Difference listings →
========================

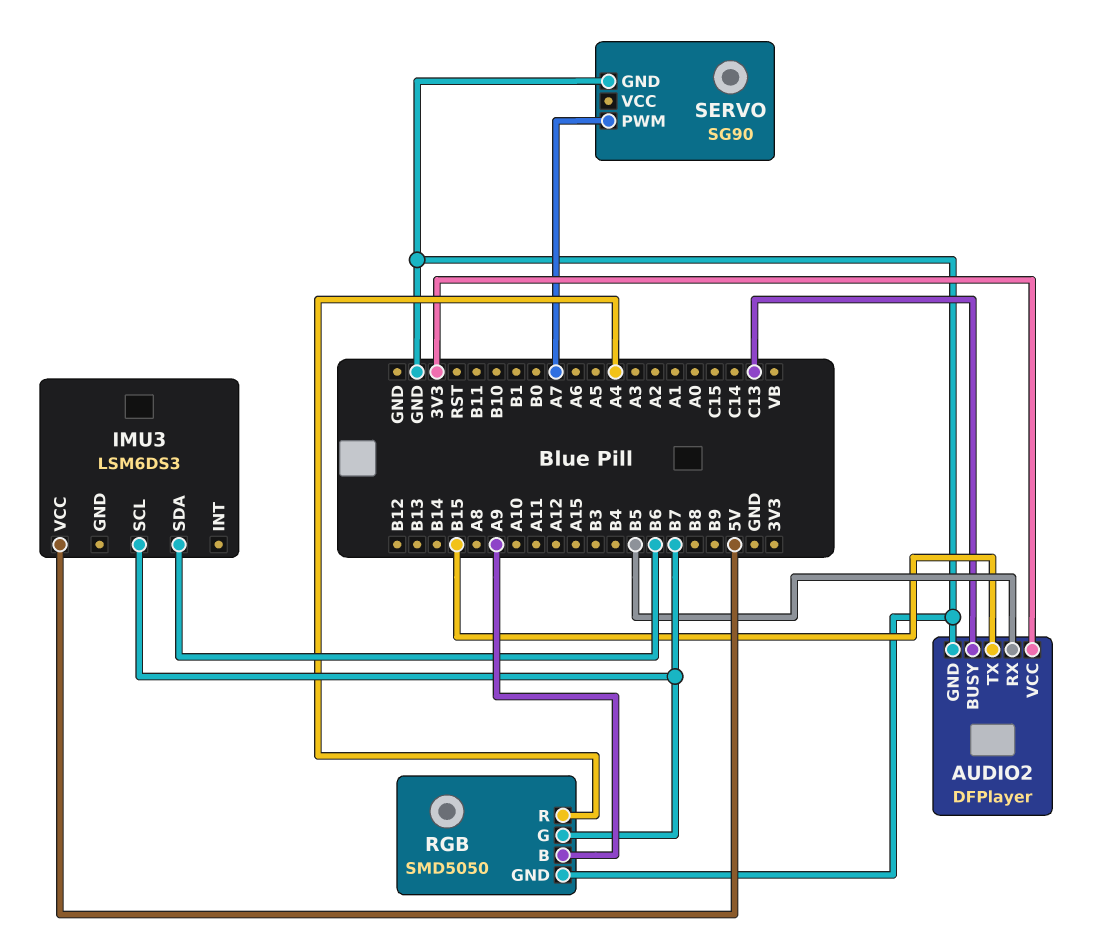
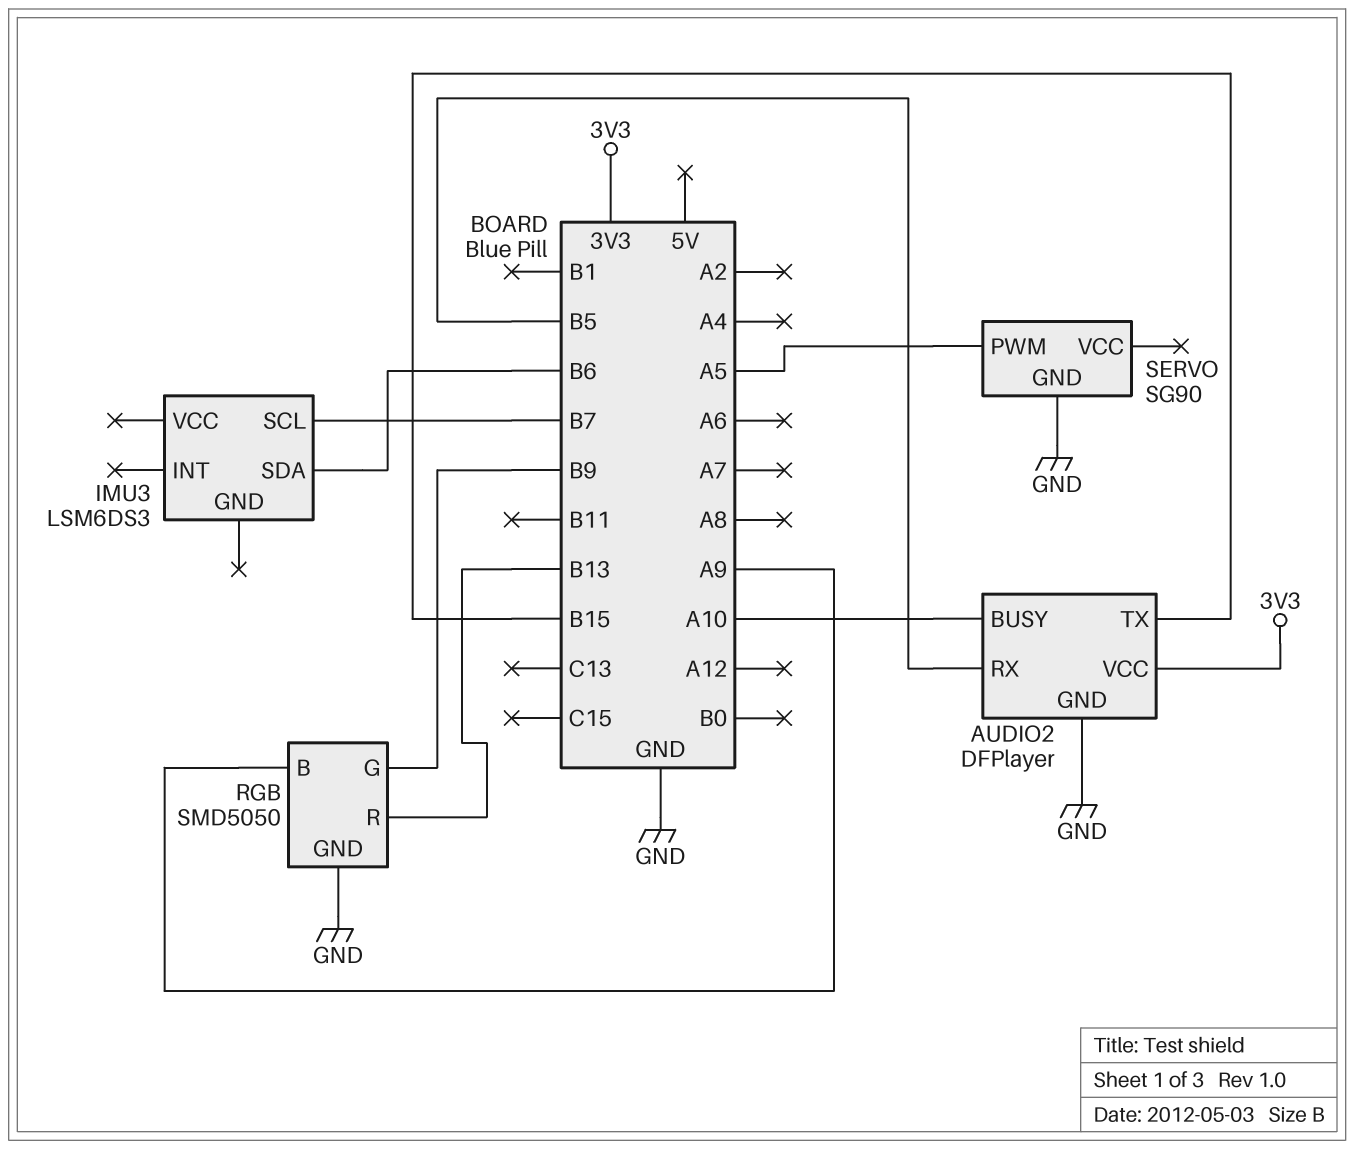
AUDIO2 pin BUSY: C13 -> A10
IMU3 pin VCC: 5V -> none
RGB pin G: B7 -> B9
RGB pin R: A4 -> B13
SERVO pin PWM: A7 -> A5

========================

AIM OF THE TASK →
Please repeat the data above exactly as it appears, pictures excluded.

TASK RESPONSE →
AUDIO2 pin BUSY: C13 -> A10
IMU3 pin VCC: 5V -> none
RGB pin G: B7 -> B9
RGB pin R: A4 -> B13
SERVO pin PWM: A7 -> A5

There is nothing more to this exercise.